▶ Aim of the task:
Search the records below for the string "goblet" and copy each line where it turns up.

▶ Source data:
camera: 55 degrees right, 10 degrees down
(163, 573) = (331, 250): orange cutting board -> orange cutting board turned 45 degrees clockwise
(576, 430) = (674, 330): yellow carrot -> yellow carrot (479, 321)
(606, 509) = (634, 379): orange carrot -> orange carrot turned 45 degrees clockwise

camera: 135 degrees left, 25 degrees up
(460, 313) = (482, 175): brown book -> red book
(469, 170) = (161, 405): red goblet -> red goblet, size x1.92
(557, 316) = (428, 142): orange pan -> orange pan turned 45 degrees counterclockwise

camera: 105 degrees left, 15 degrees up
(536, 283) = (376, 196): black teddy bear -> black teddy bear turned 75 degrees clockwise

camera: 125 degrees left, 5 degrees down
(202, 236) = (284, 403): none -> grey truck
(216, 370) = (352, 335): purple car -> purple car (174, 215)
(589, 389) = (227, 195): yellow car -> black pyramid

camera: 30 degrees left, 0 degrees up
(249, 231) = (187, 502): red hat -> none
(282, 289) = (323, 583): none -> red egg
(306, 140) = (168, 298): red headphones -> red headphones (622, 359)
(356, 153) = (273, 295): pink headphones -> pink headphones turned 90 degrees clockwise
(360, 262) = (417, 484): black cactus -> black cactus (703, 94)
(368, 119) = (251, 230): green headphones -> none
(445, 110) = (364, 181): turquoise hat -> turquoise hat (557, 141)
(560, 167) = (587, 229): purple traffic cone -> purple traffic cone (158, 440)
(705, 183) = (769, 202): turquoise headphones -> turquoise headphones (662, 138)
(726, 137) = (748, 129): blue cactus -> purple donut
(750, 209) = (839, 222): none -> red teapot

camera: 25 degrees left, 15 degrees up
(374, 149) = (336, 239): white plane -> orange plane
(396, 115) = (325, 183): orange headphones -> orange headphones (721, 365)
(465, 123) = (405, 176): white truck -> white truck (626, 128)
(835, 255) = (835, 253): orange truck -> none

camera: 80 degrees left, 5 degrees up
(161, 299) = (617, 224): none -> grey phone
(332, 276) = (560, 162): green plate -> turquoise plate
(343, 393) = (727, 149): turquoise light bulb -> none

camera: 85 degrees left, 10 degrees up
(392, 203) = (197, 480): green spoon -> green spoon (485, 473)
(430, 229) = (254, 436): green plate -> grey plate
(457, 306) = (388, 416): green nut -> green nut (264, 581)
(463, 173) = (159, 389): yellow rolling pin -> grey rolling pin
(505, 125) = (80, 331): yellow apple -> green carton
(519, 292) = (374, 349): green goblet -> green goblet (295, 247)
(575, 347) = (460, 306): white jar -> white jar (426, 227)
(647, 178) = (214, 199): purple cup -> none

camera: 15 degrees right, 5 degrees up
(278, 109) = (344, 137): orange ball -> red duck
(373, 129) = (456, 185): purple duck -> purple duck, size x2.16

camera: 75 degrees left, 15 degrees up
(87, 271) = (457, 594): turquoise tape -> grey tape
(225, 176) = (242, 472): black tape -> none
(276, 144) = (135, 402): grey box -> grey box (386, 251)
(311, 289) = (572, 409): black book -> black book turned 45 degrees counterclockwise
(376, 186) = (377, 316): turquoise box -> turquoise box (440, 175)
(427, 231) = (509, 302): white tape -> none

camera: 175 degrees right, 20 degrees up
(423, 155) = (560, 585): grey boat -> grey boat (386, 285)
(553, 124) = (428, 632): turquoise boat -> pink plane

▶ Result for this task:
(469, 170) = (161, 405): red goblet -> red goblet, size x1.92
(519, 292) = (374, 349): green goblet -> green goblet (295, 247)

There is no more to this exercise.